**Task goal:** Each line from the one with "DRIVER pin IN1: A9 -> A5" to the final line of the data must be reproduced exactly, and no other line may appear.

**Data for review:**
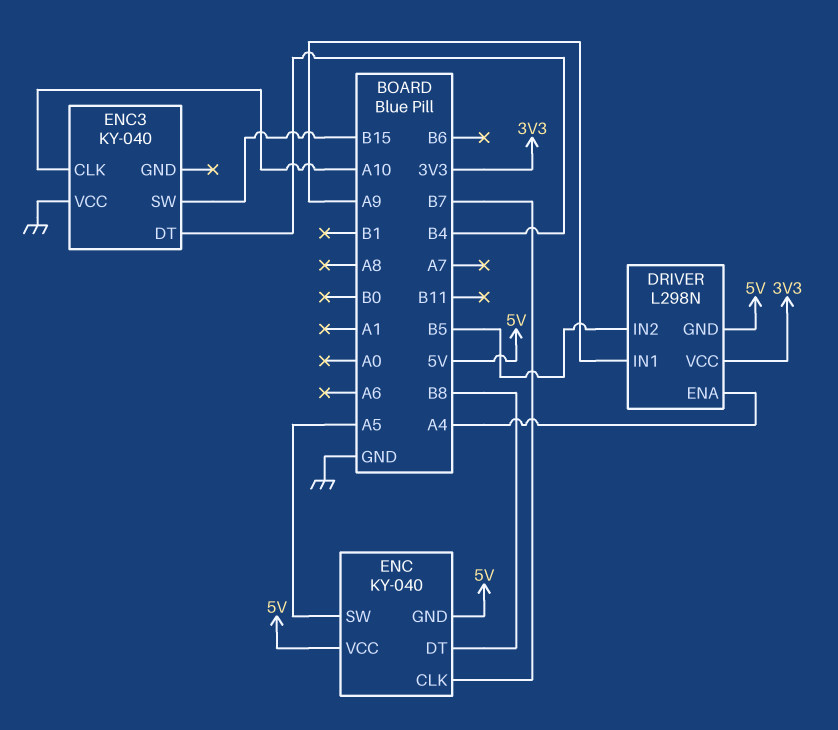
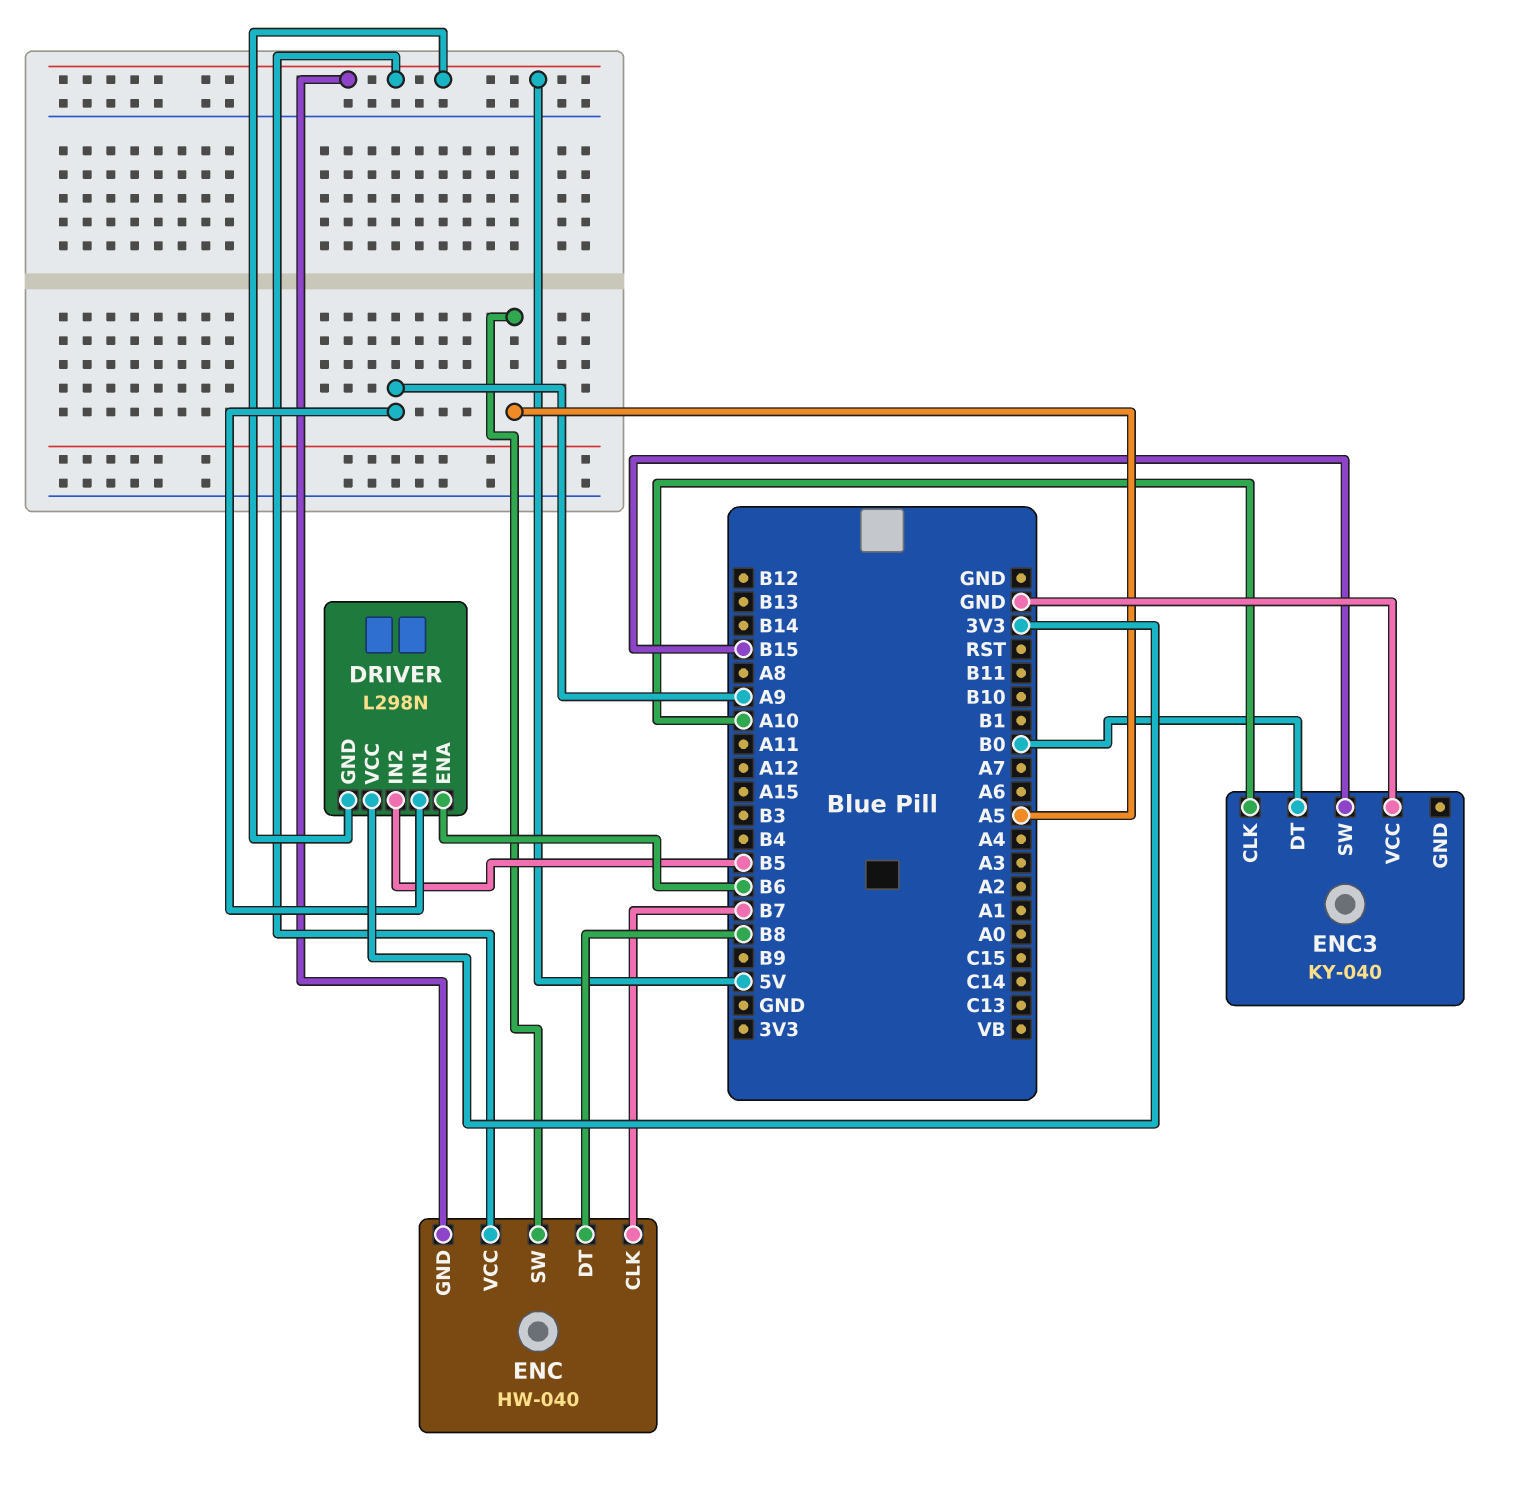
DRIVER pin ENA: A4 -> B6
ENC: KY-040 -> HW-040
ENC3 pin DT: B4 -> B0

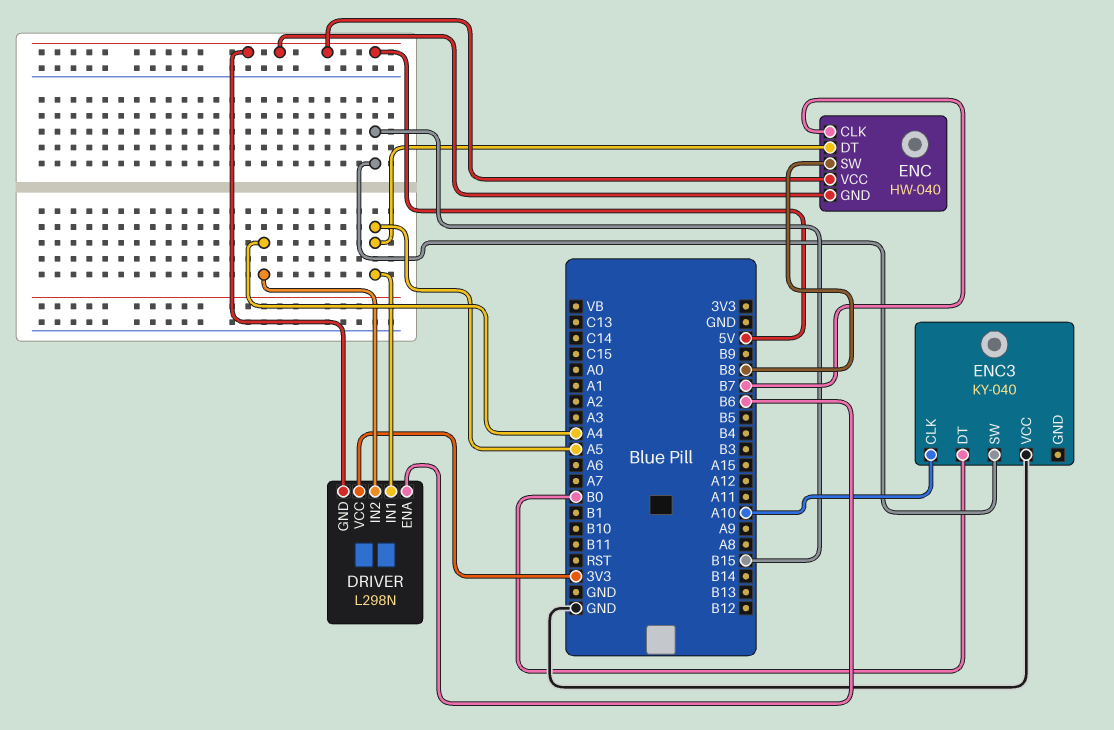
DRIVER pin IN1: A9 -> A5
DRIVER pin IN2: B5 -> A4
ENC pin DT: B8 -> A5
ENC pin SW: A5 -> B8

**Exercise output:**
DRIVER pin IN1: A9 -> A5
DRIVER pin IN2: B5 -> A4
ENC pin DT: B8 -> A5
ENC pin SW: A5 -> B8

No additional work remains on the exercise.